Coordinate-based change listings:
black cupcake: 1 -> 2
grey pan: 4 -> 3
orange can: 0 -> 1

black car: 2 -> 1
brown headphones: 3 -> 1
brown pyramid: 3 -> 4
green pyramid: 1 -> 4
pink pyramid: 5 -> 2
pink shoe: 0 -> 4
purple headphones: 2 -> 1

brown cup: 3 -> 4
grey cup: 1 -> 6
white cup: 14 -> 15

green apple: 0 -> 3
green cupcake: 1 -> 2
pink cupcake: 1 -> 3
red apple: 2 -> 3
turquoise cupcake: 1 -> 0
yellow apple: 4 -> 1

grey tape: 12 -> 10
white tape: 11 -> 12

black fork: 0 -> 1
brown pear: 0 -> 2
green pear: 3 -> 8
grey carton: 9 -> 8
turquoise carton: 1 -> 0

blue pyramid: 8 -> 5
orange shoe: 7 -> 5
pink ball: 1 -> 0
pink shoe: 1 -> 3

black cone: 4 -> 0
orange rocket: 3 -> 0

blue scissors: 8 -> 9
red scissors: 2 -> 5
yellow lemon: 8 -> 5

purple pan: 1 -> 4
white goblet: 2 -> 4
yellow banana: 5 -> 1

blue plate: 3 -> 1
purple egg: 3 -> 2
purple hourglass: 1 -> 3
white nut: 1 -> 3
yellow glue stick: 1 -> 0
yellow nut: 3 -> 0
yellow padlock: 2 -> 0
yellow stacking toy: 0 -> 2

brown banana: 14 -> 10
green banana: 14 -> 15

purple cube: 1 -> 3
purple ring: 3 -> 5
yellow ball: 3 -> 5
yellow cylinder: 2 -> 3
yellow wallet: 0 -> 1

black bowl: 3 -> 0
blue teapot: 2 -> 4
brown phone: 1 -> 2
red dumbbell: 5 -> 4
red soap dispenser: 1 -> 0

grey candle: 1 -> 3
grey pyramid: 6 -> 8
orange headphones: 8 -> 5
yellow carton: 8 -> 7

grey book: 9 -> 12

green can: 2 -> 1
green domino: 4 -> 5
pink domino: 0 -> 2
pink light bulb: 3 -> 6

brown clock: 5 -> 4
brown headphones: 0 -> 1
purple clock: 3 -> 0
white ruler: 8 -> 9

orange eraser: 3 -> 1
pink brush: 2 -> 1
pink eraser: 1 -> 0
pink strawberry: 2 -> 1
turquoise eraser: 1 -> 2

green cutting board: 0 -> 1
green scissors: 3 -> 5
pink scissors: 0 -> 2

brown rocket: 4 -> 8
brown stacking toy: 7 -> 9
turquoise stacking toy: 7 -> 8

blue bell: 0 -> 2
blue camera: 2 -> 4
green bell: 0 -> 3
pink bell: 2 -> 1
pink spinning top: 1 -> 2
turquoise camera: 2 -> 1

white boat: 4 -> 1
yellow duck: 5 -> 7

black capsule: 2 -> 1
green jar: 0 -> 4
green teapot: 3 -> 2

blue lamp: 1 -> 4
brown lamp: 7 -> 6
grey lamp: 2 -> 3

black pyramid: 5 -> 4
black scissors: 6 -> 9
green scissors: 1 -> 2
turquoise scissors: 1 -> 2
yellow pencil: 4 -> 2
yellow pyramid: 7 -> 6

Task requirements: Please copy each line of the records above that holds the word "black".

Written response:
black cupcake: 1 -> 2
black car: 2 -> 1
black fork: 0 -> 1
black cone: 4 -> 0
black bowl: 3 -> 0
black capsule: 2 -> 1
black pyramid: 5 -> 4
black scissors: 6 -> 9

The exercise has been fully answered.